##### Task material #####
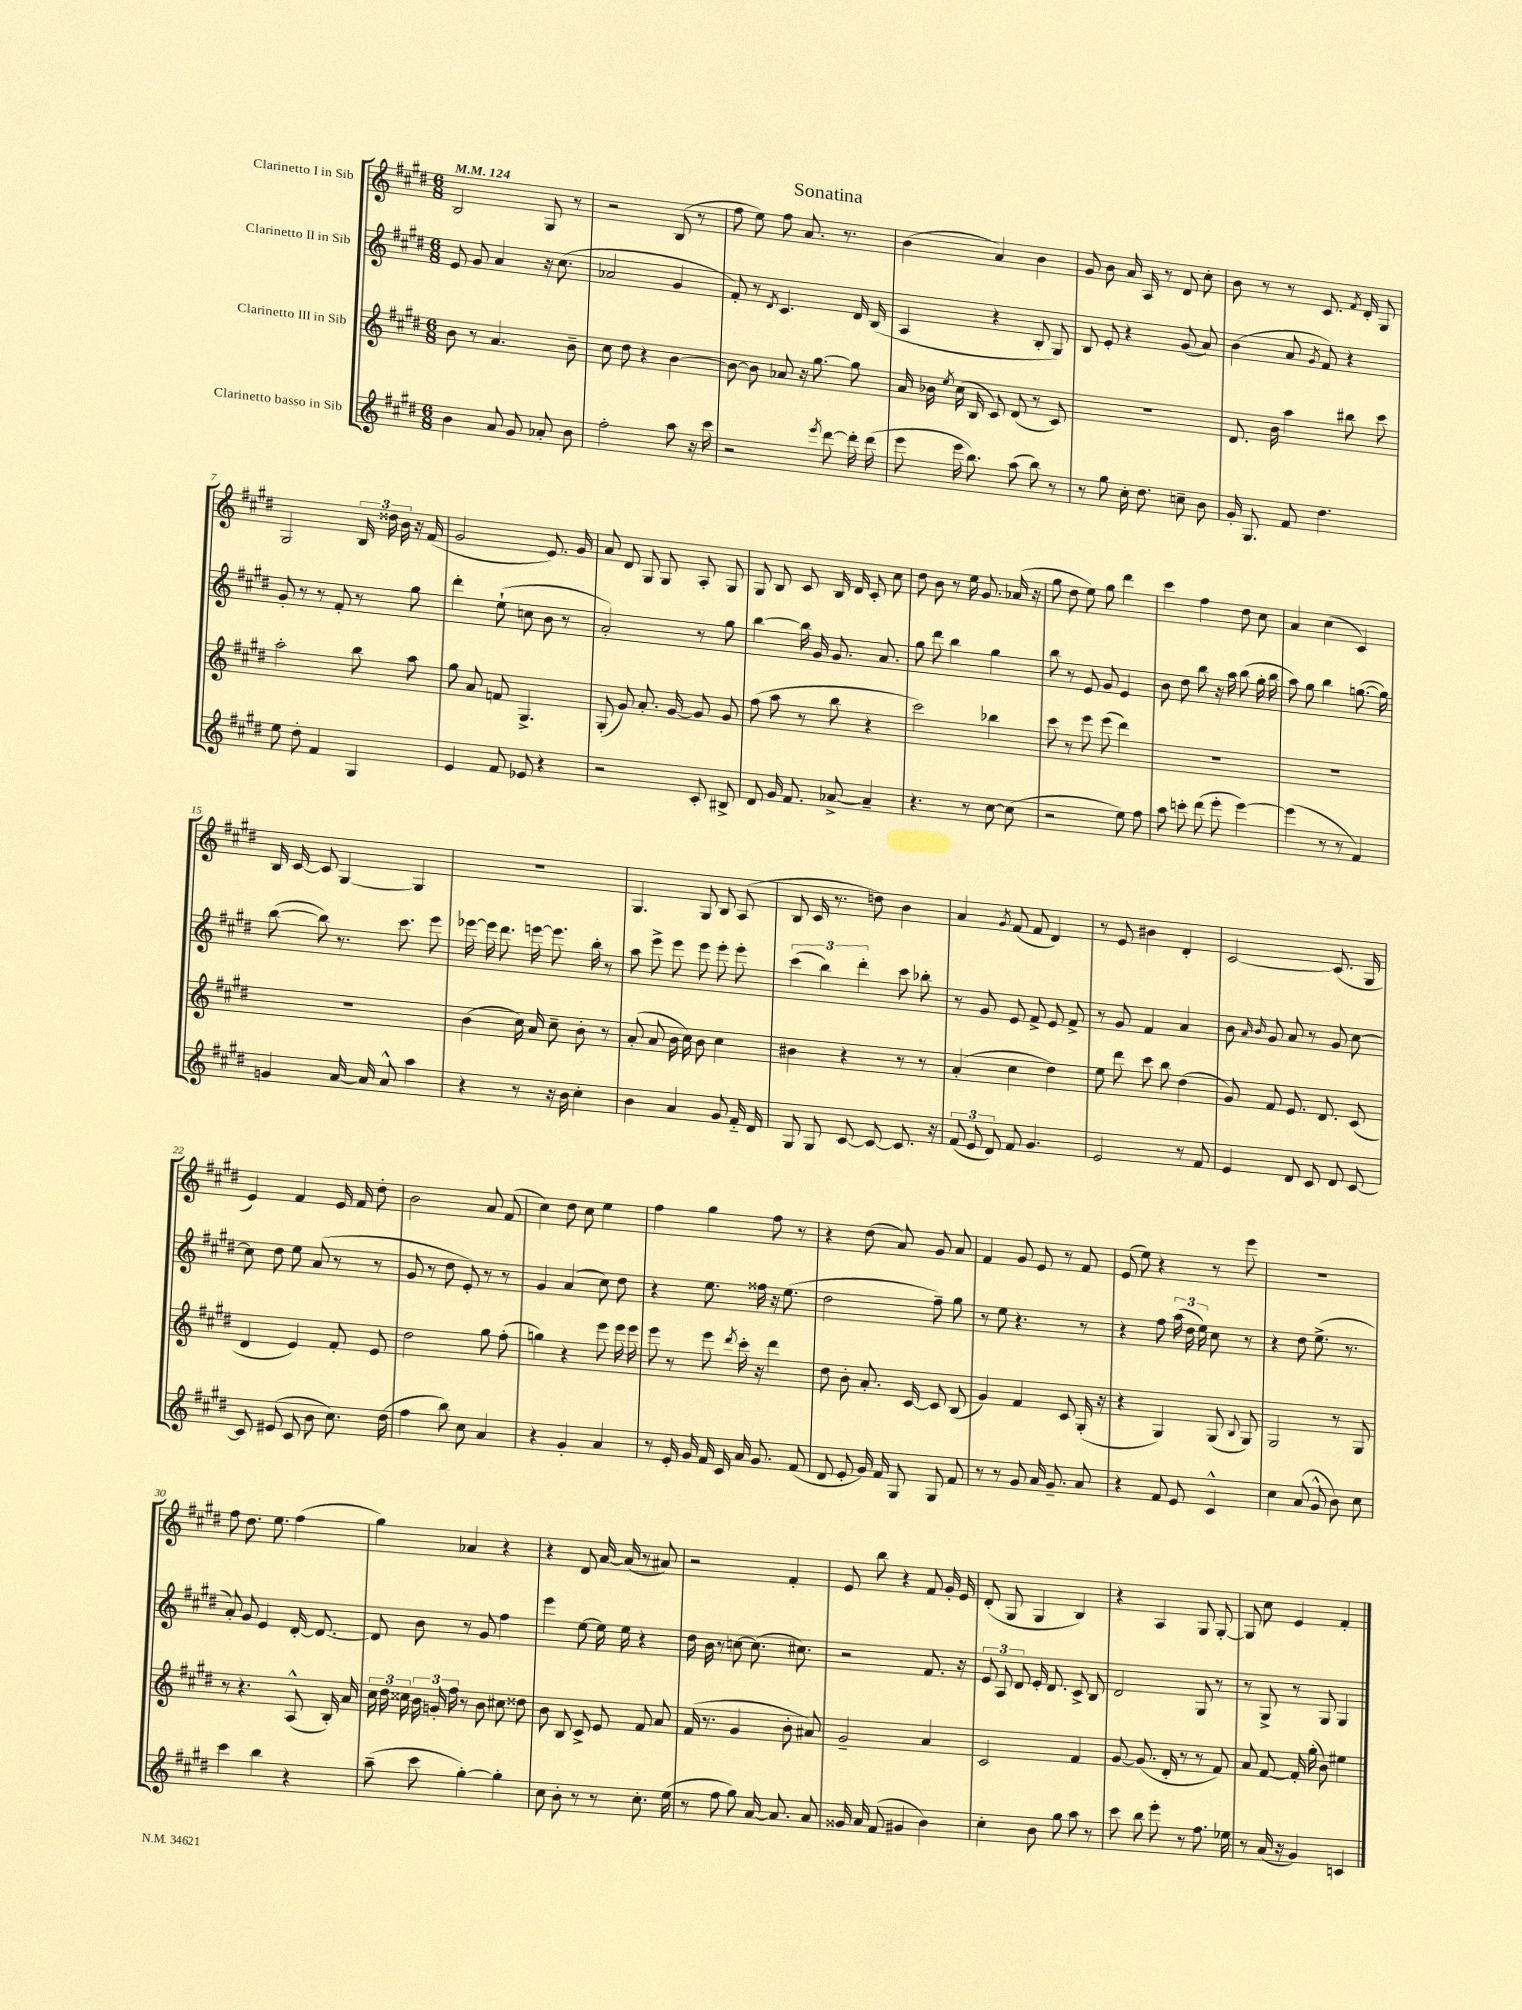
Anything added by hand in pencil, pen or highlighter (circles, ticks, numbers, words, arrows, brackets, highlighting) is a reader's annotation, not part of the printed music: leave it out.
#####
##### Task material #####
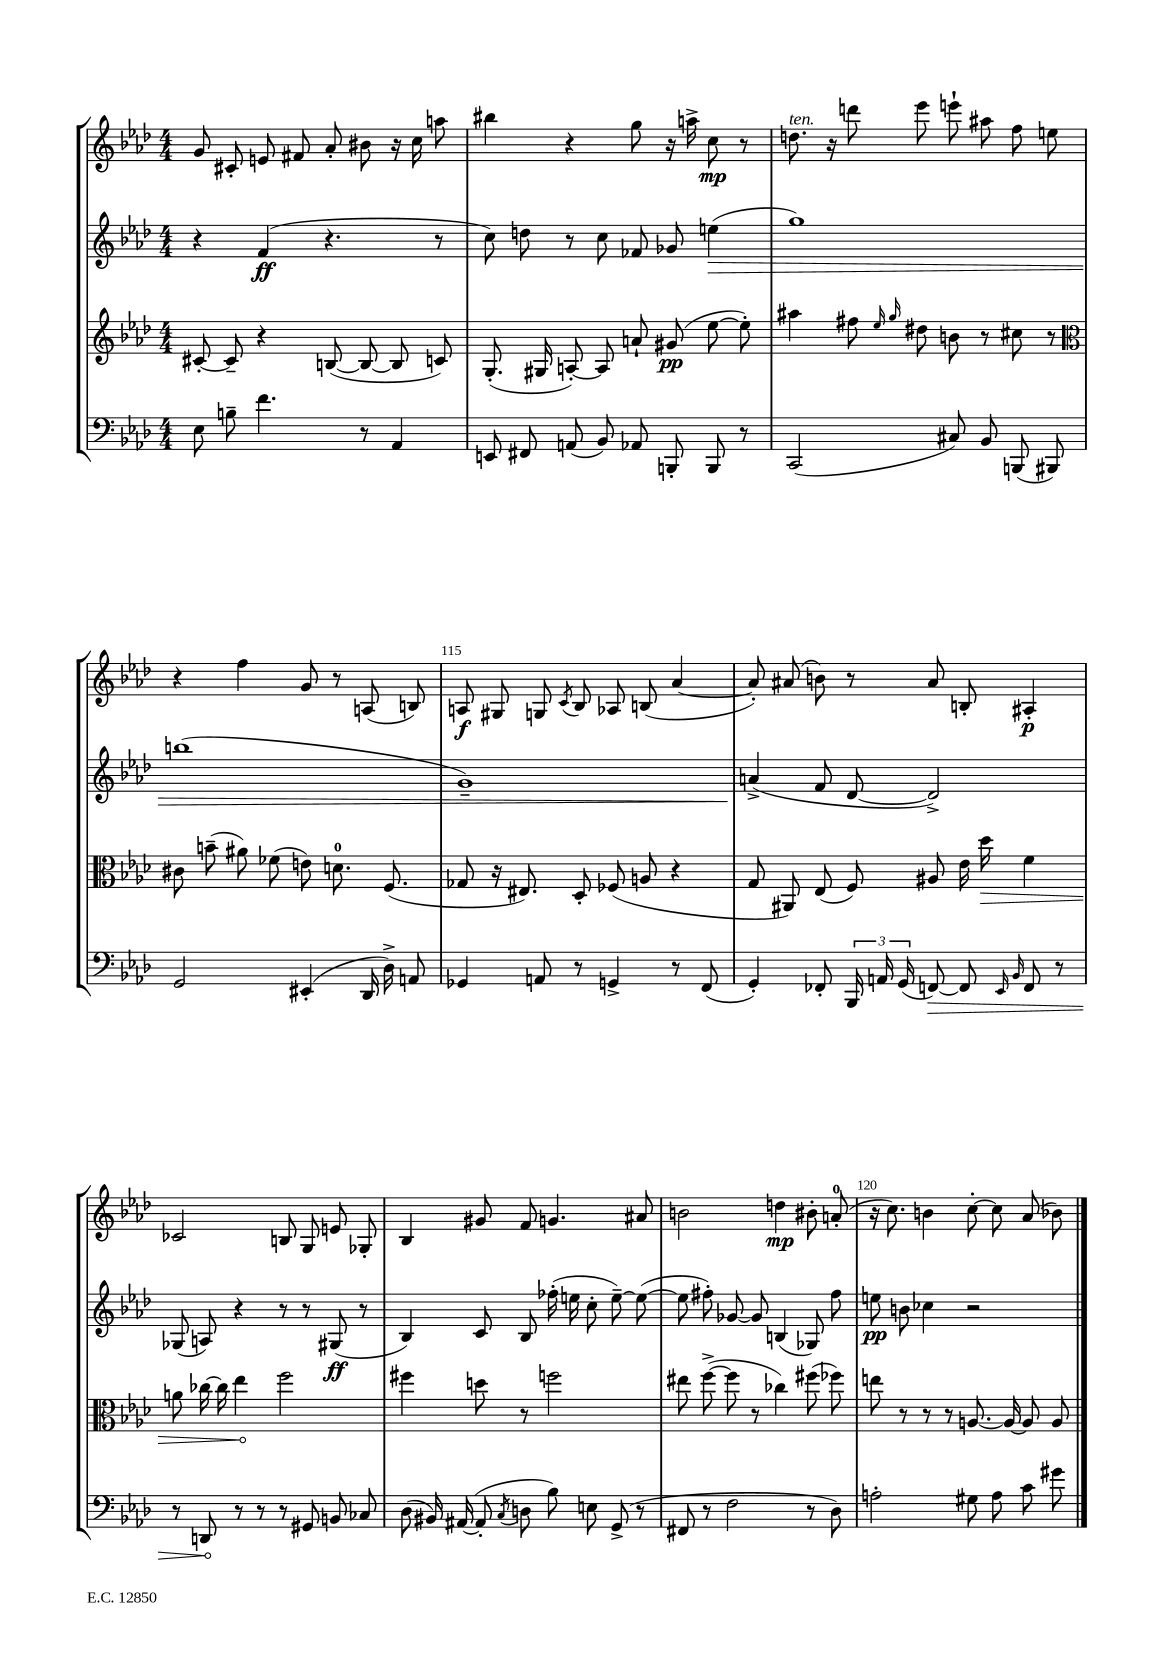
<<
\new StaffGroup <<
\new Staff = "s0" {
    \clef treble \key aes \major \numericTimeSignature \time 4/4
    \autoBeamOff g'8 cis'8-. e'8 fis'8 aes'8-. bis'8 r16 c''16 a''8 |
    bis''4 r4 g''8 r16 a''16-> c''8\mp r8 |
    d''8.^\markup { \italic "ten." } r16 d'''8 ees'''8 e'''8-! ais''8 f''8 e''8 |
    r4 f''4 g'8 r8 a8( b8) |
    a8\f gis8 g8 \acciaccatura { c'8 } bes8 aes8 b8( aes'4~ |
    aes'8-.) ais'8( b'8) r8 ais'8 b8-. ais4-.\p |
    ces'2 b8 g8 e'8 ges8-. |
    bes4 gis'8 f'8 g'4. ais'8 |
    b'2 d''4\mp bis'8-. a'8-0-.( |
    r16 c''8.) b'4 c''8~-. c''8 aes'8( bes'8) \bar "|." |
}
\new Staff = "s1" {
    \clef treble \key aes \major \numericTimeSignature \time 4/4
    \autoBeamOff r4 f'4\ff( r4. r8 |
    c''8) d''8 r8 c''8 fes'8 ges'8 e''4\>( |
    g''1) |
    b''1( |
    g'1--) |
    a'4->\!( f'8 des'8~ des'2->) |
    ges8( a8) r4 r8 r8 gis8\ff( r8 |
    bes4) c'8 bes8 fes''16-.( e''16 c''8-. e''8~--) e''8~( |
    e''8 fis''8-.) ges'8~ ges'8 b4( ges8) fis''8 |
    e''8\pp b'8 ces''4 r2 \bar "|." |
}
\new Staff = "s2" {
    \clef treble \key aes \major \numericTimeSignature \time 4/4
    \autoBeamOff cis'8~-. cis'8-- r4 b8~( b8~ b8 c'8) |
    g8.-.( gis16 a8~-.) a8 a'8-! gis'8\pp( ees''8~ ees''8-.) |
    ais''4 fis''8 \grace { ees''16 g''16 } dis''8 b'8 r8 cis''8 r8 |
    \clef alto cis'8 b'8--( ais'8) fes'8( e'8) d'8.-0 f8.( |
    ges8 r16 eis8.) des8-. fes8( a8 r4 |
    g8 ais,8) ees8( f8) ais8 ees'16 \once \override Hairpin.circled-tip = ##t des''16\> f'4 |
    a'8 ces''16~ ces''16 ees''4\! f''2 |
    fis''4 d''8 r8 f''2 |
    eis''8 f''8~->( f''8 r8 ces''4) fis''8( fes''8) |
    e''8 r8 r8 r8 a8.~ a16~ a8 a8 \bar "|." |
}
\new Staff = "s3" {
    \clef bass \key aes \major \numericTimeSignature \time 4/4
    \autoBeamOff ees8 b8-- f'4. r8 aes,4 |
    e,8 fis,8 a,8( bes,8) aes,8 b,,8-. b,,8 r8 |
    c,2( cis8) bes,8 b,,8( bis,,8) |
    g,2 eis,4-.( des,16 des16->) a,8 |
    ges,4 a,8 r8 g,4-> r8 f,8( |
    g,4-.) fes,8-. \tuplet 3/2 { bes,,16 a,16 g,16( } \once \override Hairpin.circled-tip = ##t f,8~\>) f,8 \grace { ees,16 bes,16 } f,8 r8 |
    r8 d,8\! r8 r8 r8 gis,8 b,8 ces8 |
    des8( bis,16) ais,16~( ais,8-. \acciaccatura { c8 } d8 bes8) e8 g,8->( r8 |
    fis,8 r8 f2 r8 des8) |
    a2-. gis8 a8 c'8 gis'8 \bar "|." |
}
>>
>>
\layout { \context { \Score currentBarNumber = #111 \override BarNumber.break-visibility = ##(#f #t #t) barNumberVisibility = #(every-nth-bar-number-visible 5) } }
#####
Count the lines in the entries that contain the string "acciaccatura", matching case exactly. Reply with the number alone.

2